Dataset section –
# # # #
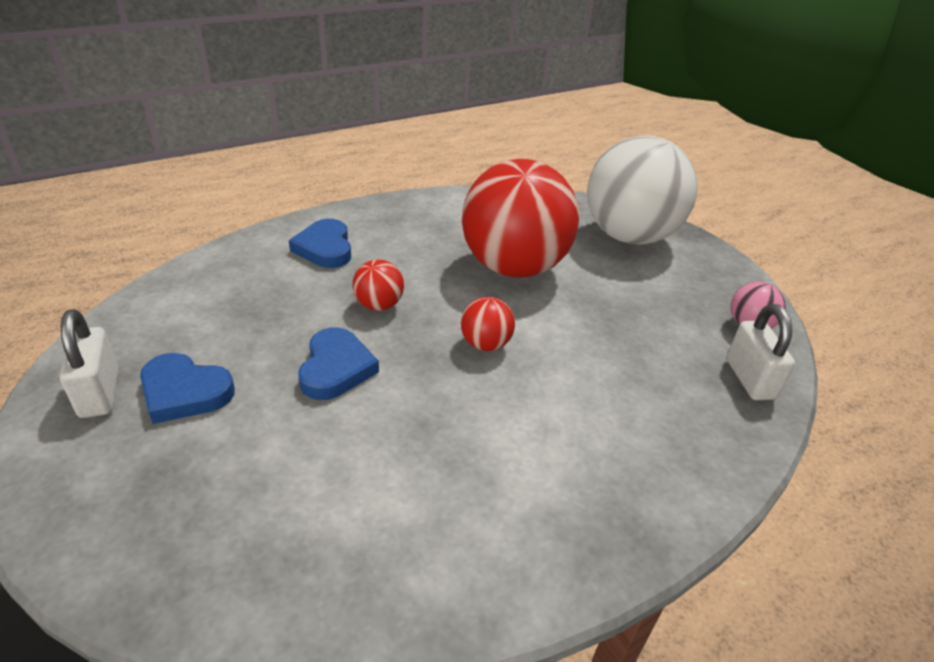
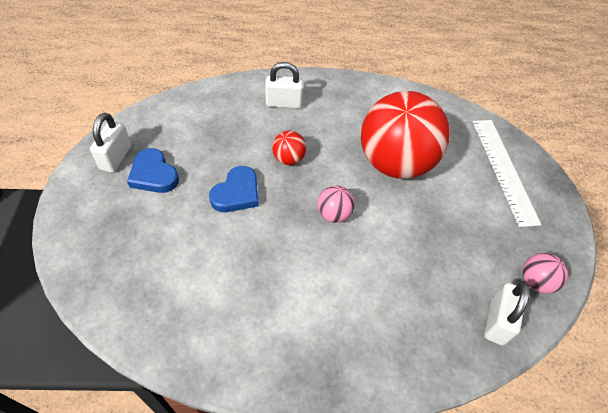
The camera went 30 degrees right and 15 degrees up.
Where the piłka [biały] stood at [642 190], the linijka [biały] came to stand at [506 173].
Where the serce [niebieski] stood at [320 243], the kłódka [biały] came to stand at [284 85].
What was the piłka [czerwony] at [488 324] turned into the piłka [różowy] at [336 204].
# # # #
From the line that contains "Where the serce" to the last line of the material above, repeat every line exactly, keeping both the first and the last.

Task answer –
Where the serce [niebieski] stood at [320 243], the kłódka [biały] came to stand at [284 85].
What was the piłka [czerwony] at [488 324] turned into the piłka [różowy] at [336 204].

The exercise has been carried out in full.